[MATERIAL FOR THIS TASK Boundary: Start]

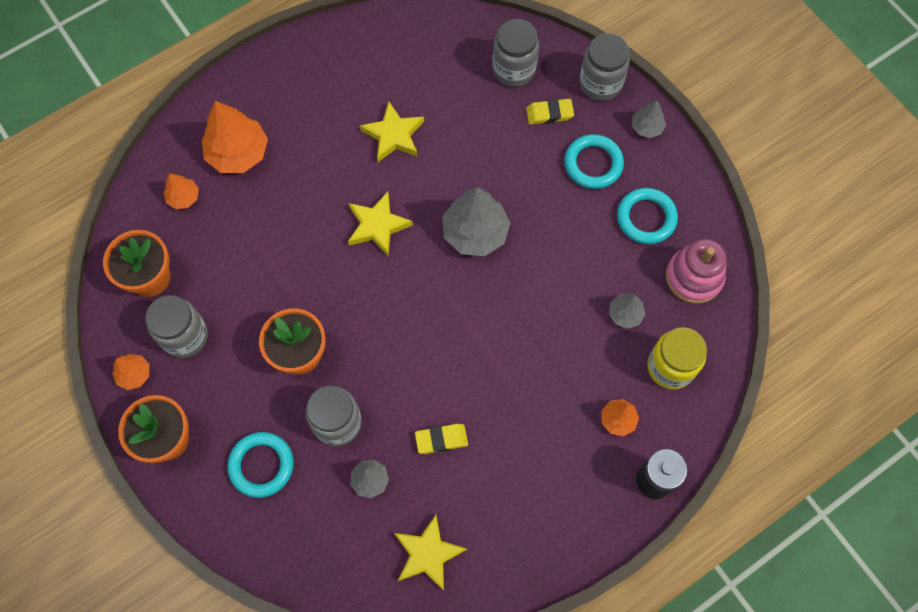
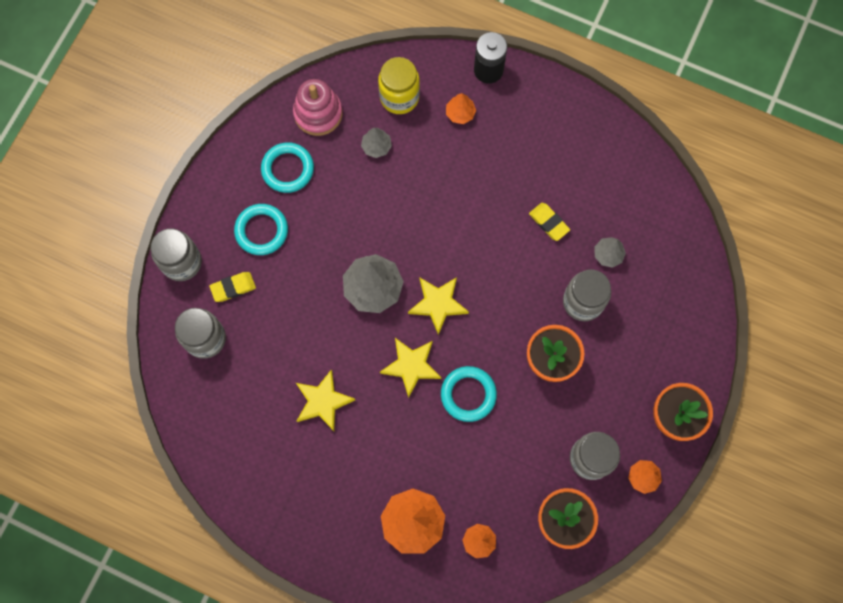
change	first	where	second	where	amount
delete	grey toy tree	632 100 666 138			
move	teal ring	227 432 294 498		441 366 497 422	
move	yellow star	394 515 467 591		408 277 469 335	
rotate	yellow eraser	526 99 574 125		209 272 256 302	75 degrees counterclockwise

[MATERIAL FOR THIS TASK Boundary: End]

ACTIVITY: Above are the entries; write them out again exactly, omitting the pictures.

ANSWER TO THIS EXERCISE:
change	first	where	second	where	amount
delete	grey toy tree	632 100 666 138			
move	teal ring	227 432 294 498		441 366 497 422	
move	yellow star	394 515 467 591		408 277 469 335	
rotate	yellow eraser	526 99 574 125		209 272 256 302	75 degrees counterclockwise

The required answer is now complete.